Input data:
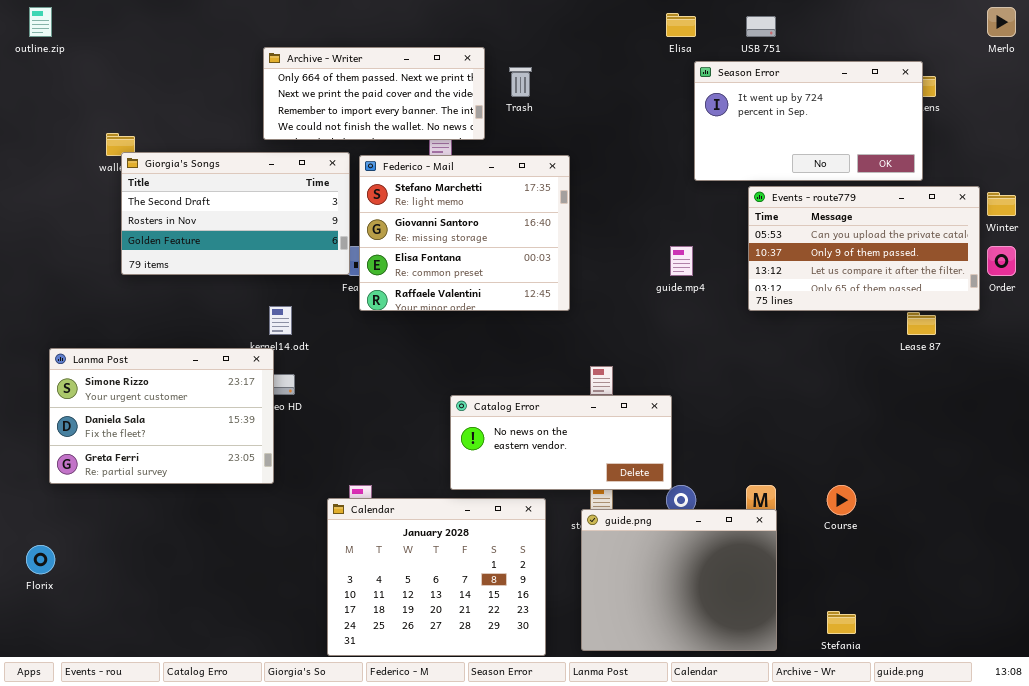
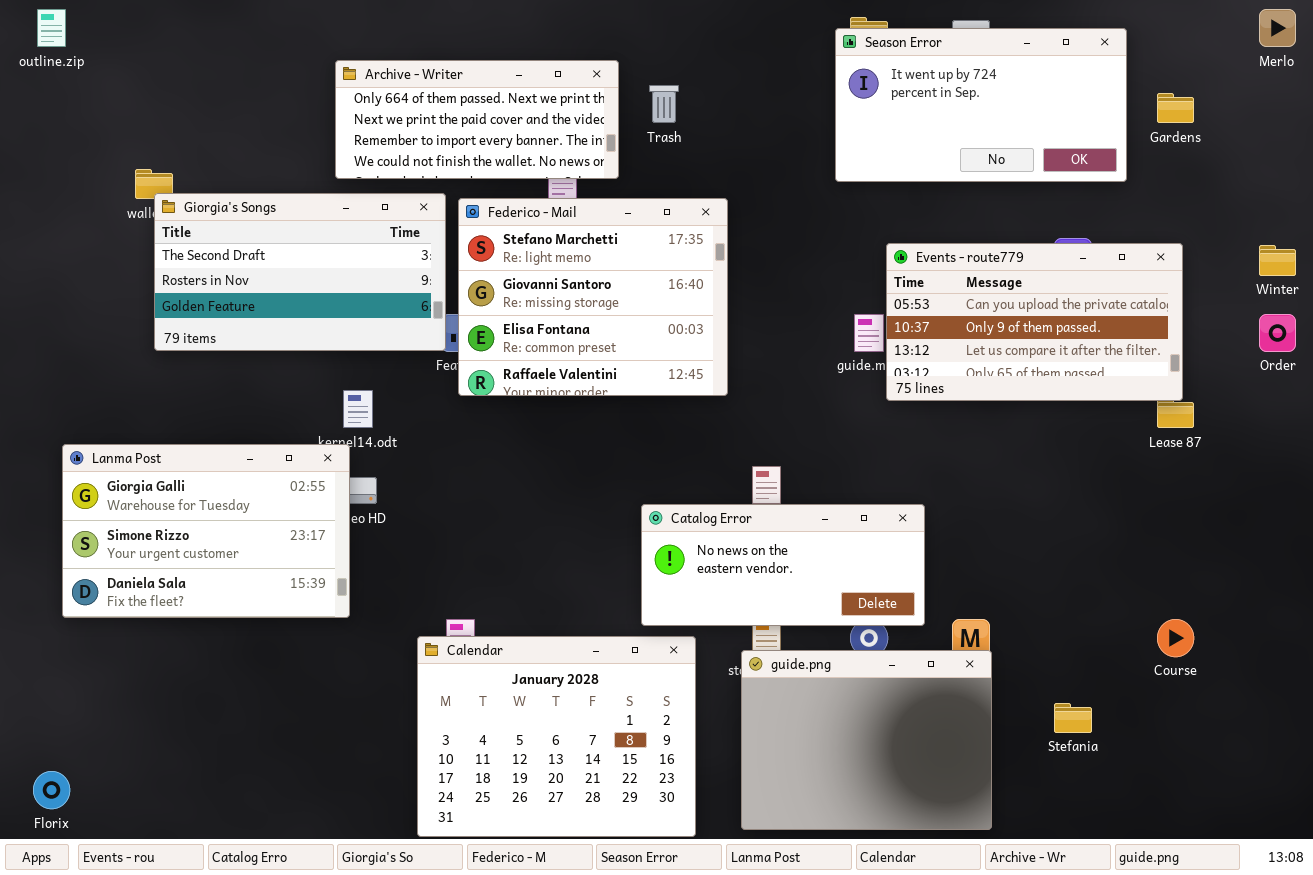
Season Error: [694,61,923,181] -> [835,28,1127,182], moved
Events - route779: [748,186,980,311] -> [886,243,1183,401], moved
Lanma Post: [49,348,274,484] -> [62,444,350,618], scrolled up 1 row
Catalog Error: [450,395,672,490] -> [641,504,925,626], moved
Course: [827,485,856,515] -> [1157,619,1194,657], moved
Florix: [26,545,55,574] -> [33,771,70,809], moved
Stefania: [827,611,856,634] -> [1054,703,1092,733], moved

What is required:
In the material above, find the line with "Florix: [26,545,55,574] ->"; then copy it and every line after it, exactly, through the end.

Answer section:
Florix: [26,545,55,574] -> [33,771,70,809], moved
Stefania: [827,611,856,634] -> [1054,703,1092,733], moved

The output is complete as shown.